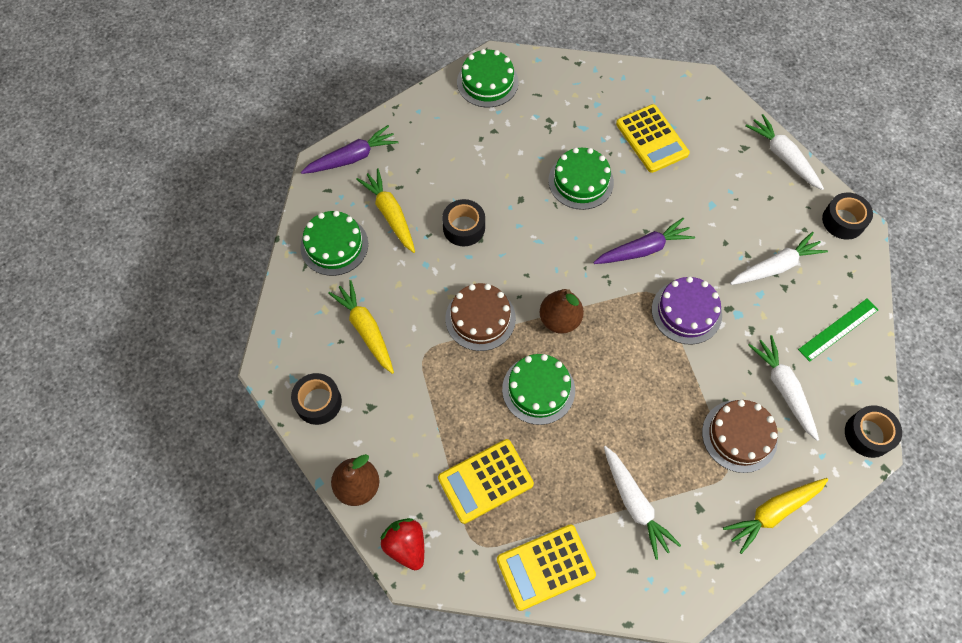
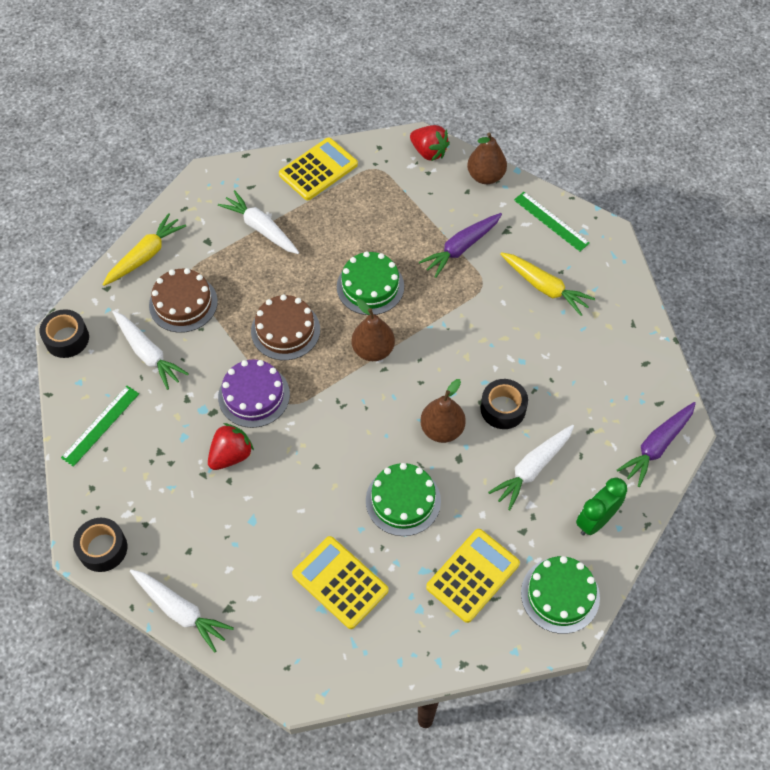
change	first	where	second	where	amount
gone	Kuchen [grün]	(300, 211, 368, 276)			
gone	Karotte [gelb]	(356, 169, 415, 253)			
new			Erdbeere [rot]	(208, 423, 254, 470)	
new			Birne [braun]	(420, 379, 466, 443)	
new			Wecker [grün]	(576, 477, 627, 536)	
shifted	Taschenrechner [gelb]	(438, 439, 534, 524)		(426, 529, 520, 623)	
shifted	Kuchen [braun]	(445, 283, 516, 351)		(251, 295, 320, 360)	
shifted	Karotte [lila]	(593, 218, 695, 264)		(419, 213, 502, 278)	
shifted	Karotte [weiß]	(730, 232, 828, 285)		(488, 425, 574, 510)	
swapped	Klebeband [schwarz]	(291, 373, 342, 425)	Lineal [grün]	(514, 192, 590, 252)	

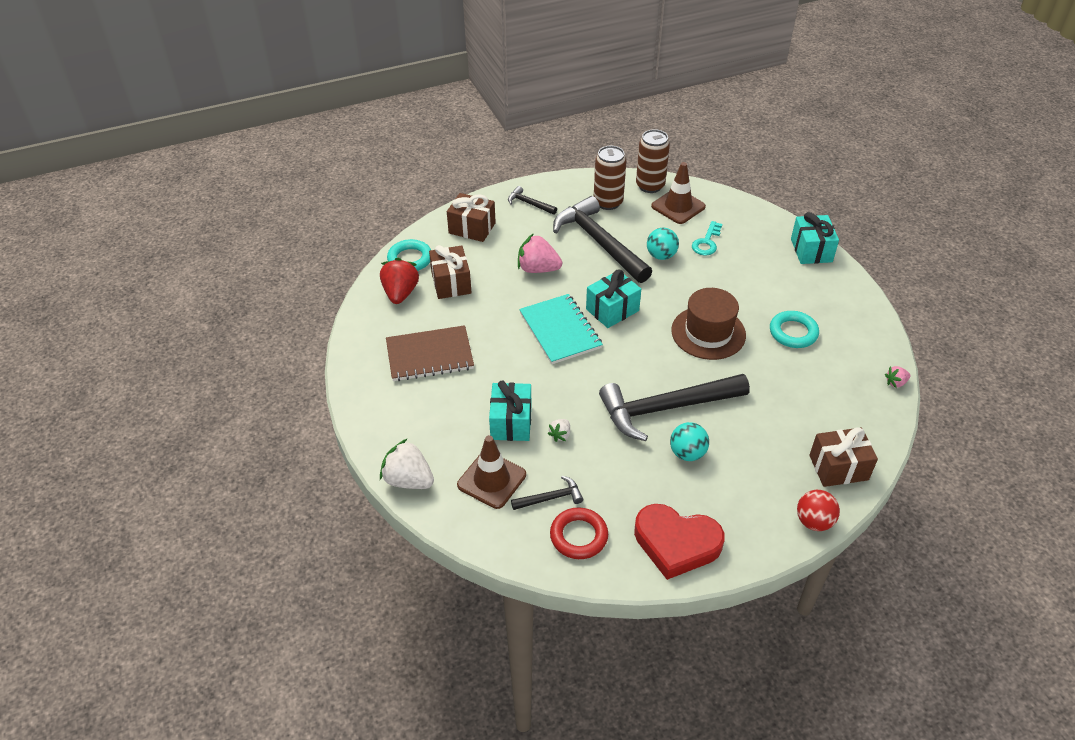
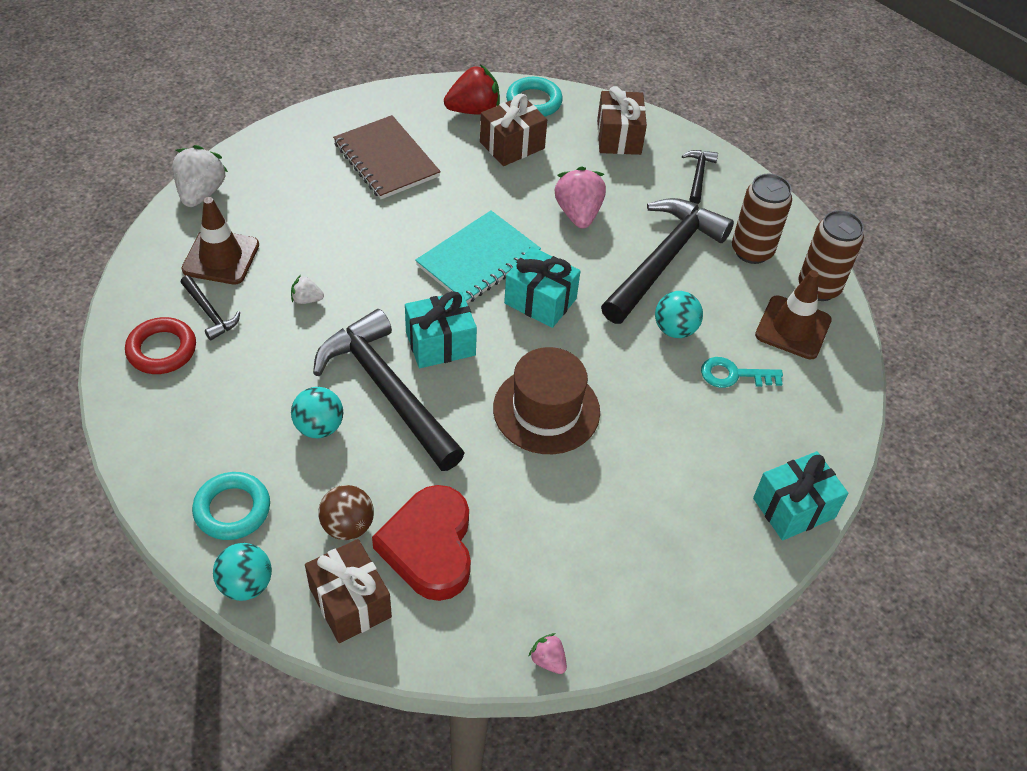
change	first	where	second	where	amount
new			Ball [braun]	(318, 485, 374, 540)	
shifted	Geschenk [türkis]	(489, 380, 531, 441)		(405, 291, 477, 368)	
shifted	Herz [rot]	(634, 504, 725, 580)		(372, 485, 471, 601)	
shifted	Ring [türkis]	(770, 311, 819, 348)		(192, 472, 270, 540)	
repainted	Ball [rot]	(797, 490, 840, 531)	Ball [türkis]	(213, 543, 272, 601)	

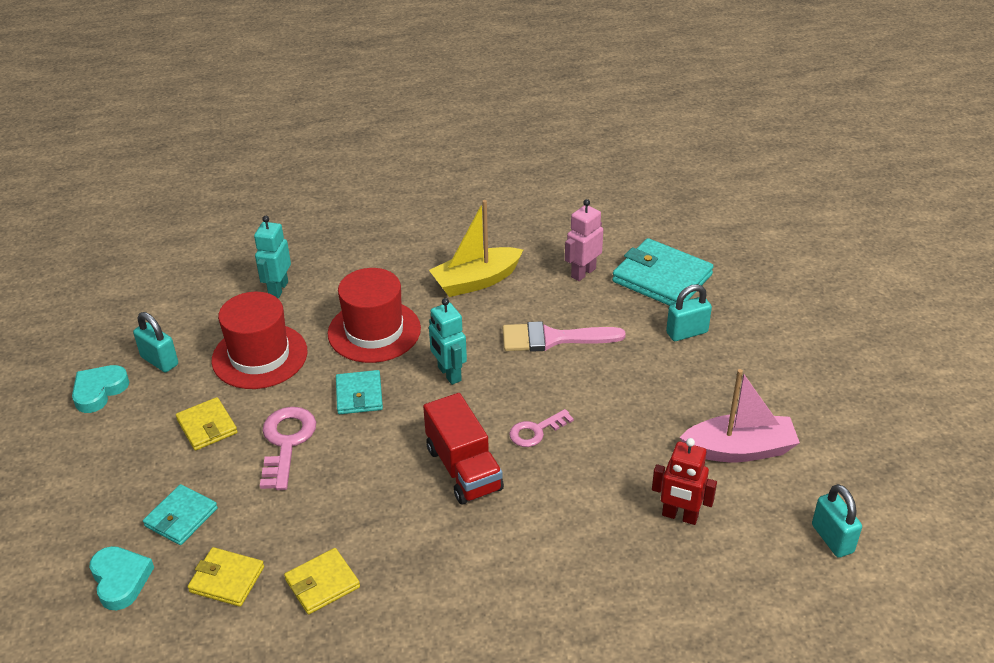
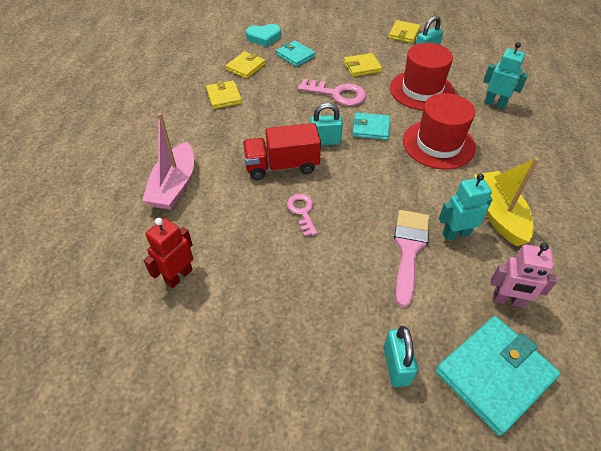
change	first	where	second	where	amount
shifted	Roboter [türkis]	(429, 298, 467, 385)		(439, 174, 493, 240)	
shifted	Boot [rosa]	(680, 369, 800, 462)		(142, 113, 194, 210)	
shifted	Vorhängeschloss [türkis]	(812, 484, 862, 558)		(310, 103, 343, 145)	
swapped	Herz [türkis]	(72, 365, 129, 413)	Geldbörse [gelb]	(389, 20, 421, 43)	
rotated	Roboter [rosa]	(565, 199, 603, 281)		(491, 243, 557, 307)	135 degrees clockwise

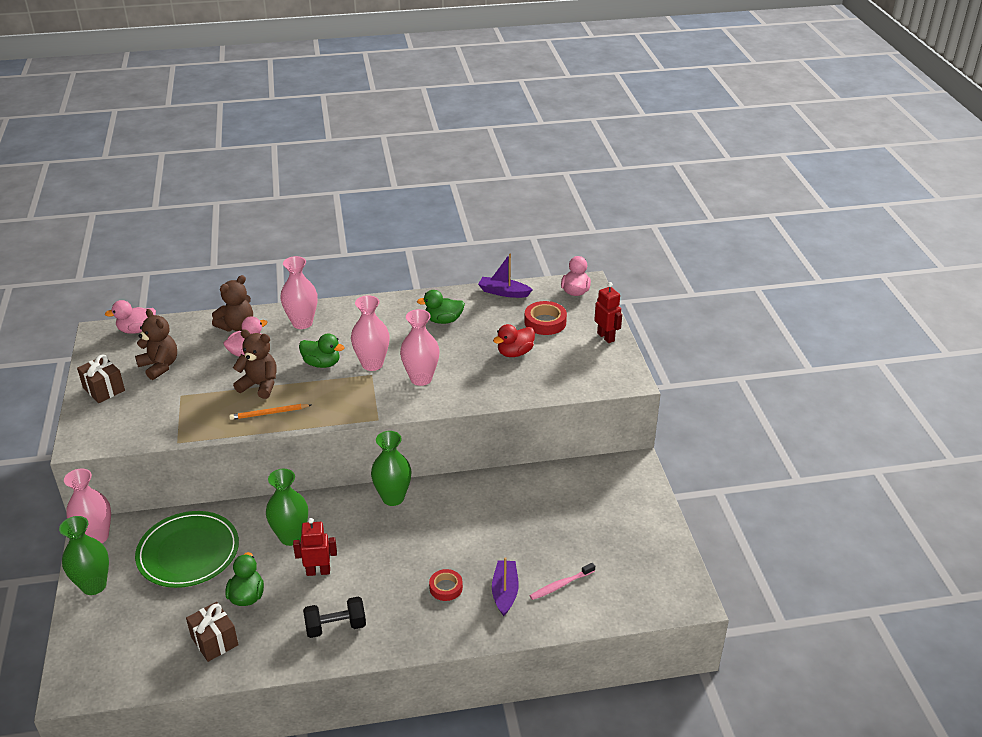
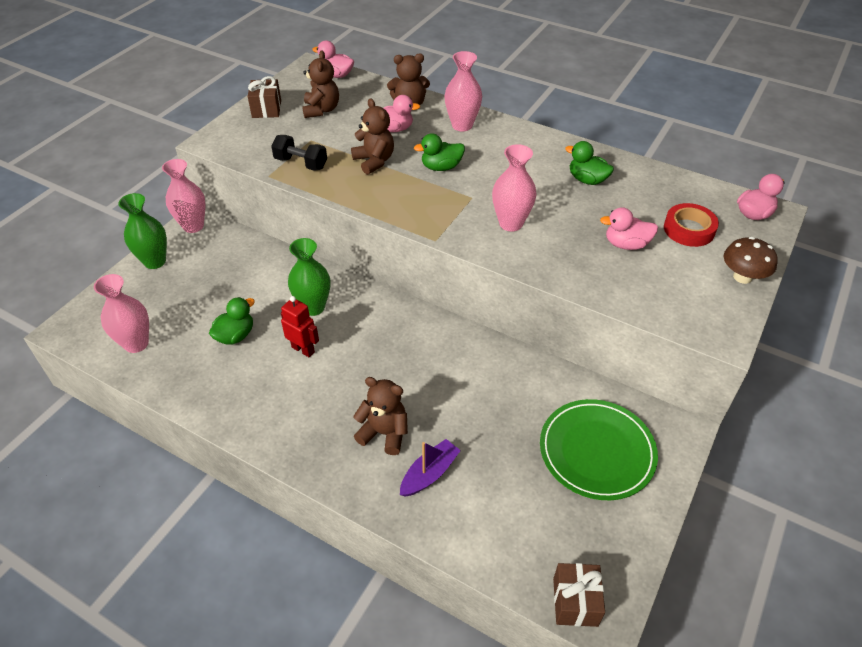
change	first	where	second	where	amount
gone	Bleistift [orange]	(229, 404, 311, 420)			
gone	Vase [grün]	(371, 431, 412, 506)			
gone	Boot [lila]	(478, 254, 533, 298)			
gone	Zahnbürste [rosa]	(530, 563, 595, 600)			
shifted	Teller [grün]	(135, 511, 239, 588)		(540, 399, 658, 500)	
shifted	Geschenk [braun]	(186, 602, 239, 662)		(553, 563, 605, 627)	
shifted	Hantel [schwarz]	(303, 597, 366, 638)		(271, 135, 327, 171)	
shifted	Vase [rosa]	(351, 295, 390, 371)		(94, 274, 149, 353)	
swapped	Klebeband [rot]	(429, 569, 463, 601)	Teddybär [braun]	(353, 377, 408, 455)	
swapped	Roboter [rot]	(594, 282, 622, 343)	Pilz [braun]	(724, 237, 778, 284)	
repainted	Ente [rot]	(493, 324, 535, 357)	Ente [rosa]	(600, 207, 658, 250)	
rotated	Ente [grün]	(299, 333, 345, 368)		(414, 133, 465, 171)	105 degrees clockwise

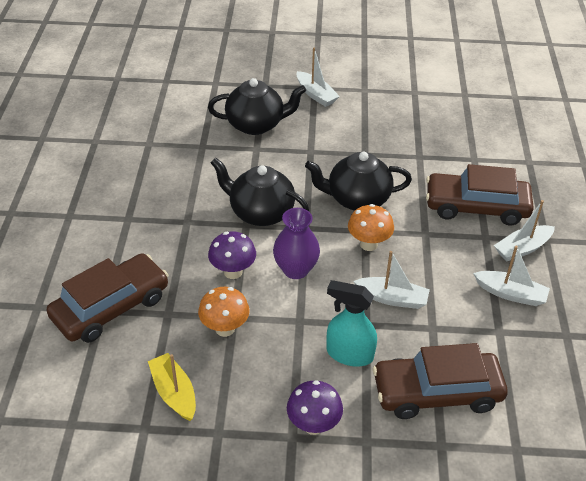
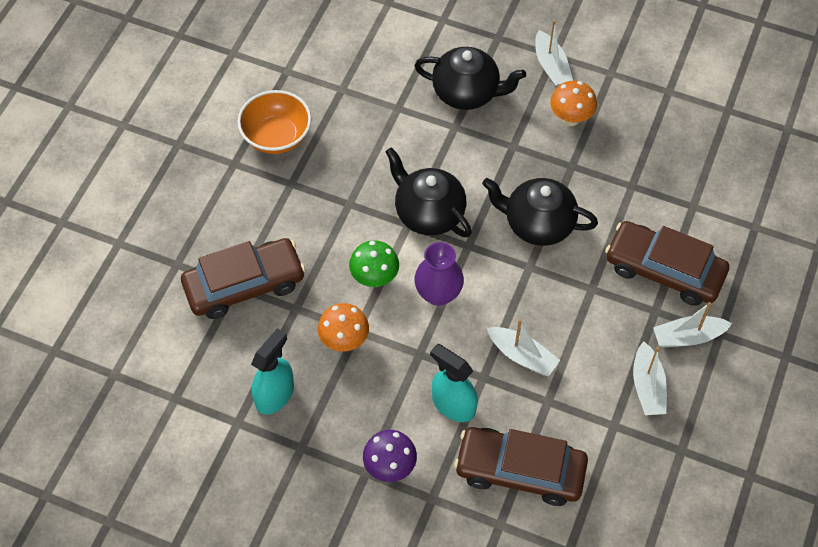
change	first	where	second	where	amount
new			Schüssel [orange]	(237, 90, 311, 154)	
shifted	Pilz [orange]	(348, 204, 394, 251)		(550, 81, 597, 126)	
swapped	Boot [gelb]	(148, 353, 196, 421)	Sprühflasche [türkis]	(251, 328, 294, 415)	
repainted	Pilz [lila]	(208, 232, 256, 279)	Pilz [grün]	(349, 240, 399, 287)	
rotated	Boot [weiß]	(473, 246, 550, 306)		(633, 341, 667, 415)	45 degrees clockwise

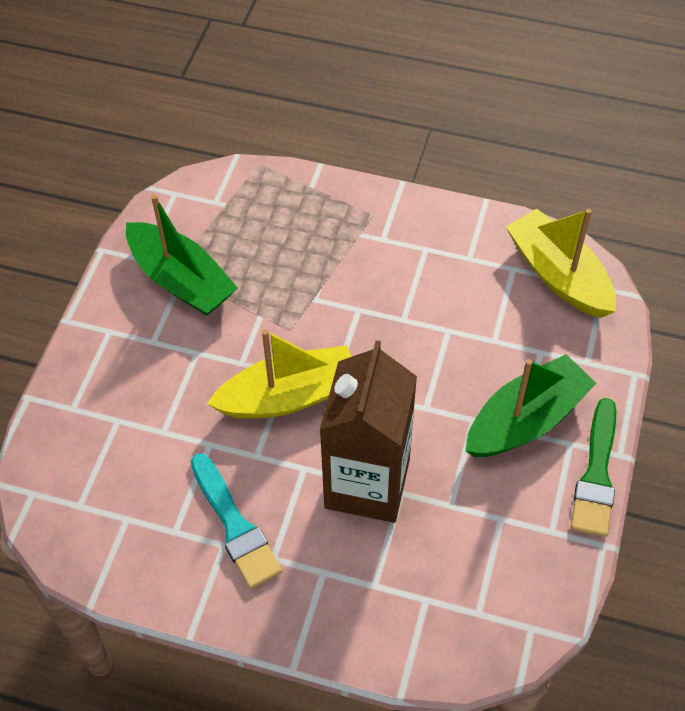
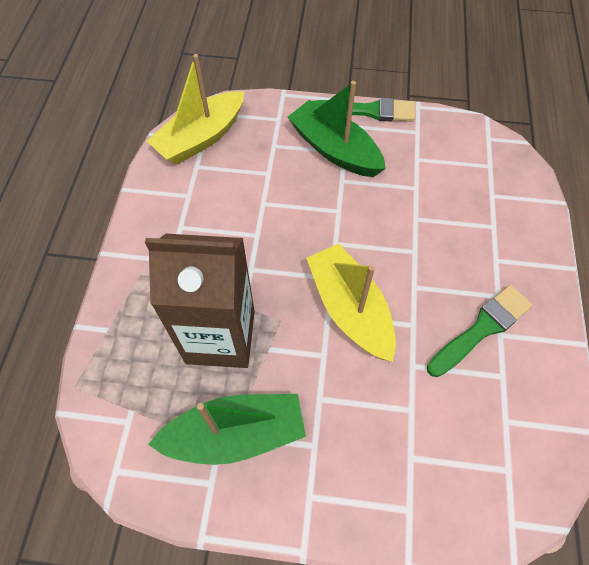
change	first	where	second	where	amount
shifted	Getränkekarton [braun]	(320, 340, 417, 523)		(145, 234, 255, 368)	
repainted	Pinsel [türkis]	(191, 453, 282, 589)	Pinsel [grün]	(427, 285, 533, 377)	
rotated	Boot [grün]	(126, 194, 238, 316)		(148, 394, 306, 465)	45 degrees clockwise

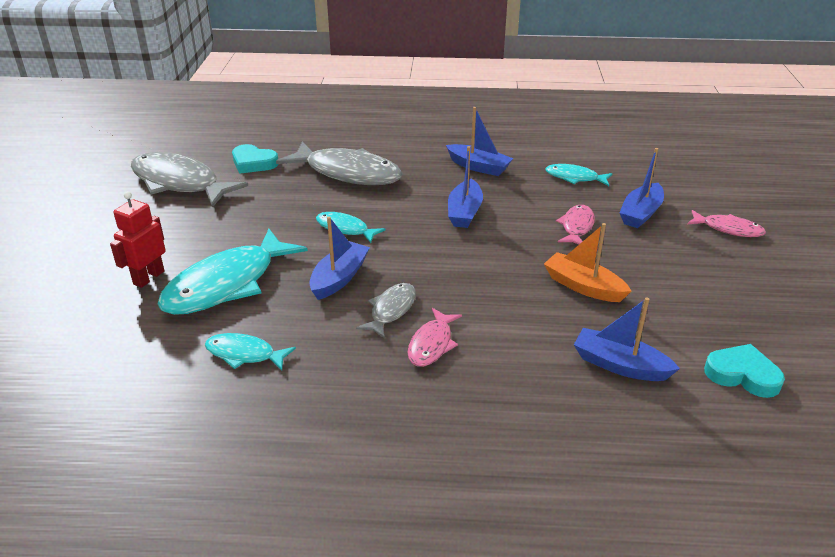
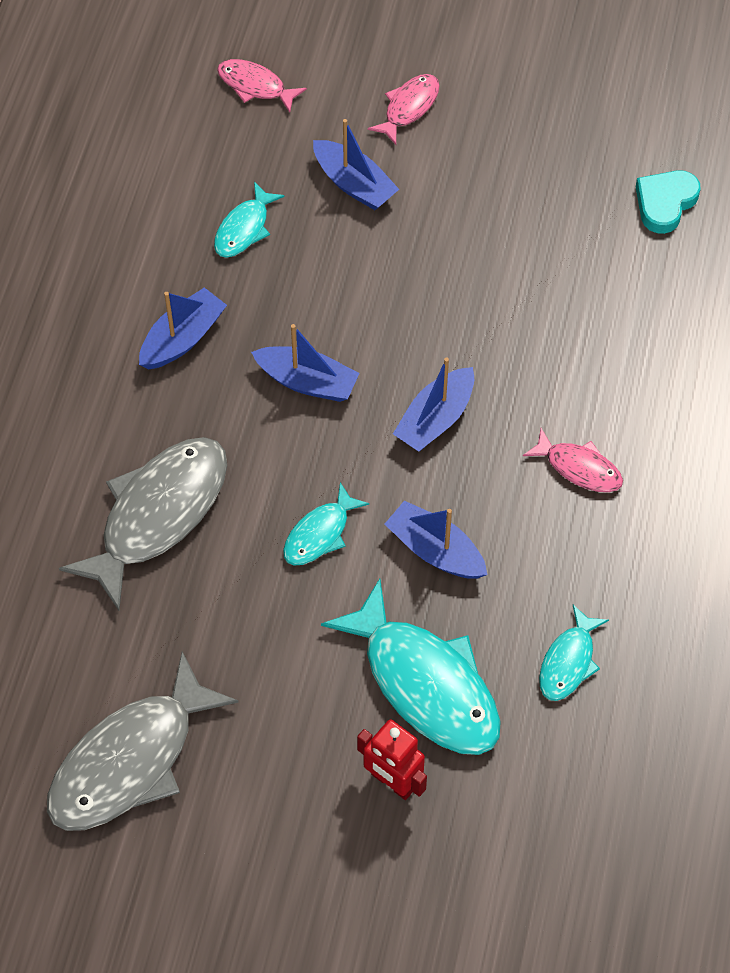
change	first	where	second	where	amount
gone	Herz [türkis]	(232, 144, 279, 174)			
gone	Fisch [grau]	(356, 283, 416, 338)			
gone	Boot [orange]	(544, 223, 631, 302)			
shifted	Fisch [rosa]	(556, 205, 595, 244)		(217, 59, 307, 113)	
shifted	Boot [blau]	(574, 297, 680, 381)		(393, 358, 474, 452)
+++
Activity: From the records above, print only the lines between the one holding "213, 502, 278)" and the one holding "425, 574, 510)", inclusive, exactly as they stand.

Finished exercise:
shifted	Karotte [lila]	(593, 218, 695, 264)		(419, 213, 502, 278)	
shifted	Karotte [weiß]	(730, 232, 828, 285)		(488, 425, 574, 510)	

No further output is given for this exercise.